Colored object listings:
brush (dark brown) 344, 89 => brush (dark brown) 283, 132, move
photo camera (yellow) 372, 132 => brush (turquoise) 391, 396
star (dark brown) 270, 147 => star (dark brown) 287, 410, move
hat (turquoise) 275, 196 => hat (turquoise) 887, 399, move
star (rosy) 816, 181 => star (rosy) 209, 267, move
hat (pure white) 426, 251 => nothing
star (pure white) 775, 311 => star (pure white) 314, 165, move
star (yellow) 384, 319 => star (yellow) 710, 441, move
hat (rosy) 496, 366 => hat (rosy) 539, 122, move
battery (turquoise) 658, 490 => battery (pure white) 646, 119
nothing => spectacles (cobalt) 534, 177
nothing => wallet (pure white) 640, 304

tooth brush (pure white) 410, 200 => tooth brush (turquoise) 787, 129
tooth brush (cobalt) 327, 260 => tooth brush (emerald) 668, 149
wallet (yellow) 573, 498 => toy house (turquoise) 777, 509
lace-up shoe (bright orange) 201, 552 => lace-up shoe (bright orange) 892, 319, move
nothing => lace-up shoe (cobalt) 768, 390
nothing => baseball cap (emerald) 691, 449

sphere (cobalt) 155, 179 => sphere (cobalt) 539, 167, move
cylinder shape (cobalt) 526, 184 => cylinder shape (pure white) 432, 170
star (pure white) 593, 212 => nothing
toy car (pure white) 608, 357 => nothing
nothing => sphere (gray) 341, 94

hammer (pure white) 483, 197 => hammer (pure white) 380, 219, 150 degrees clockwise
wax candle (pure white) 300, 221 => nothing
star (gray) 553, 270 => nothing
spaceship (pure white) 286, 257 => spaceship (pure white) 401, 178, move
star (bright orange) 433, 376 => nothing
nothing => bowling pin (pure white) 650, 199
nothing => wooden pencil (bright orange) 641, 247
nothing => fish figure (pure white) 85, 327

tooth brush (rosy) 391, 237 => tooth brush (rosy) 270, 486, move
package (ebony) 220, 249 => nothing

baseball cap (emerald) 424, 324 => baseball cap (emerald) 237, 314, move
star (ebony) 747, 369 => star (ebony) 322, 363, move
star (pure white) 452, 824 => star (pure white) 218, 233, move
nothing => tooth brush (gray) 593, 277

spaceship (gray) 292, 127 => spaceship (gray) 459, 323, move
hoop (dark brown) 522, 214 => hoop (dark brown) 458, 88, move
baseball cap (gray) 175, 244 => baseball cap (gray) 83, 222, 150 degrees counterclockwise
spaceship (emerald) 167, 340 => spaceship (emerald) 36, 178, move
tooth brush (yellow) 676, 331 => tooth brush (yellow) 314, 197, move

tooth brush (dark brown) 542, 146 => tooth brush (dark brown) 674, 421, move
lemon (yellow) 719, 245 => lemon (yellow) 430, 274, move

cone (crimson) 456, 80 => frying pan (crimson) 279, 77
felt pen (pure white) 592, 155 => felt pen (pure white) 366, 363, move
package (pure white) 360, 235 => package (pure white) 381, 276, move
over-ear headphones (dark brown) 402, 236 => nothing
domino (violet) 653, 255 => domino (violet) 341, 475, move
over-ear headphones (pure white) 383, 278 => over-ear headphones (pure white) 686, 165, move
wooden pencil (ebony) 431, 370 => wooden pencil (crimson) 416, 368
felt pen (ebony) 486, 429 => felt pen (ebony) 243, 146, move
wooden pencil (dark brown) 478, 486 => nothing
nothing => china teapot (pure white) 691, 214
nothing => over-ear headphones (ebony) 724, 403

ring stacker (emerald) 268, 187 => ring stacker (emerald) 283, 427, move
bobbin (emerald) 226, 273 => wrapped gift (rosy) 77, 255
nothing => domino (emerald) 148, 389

- _Task to complete_: In the answer, the lines from the first line of the data above through the line containing "nothing => spectacles (cobalt) 534, 177" must appear exactly as written, with nothing else.

- _Result below_:
brush (dark brown) 344, 89 => brush (dark brown) 283, 132, move
photo camera (yellow) 372, 132 => brush (turquoise) 391, 396
star (dark brown) 270, 147 => star (dark brown) 287, 410, move
hat (turquoise) 275, 196 => hat (turquoise) 887, 399, move
star (rosy) 816, 181 => star (rosy) 209, 267, move
hat (pure white) 426, 251 => nothing
star (pure white) 775, 311 => star (pure white) 314, 165, move
star (yellow) 384, 319 => star (yellow) 710, 441, move
hat (rosy) 496, 366 => hat (rosy) 539, 122, move
battery (turquoise) 658, 490 => battery (pure white) 646, 119
nothing => spectacles (cobalt) 534, 177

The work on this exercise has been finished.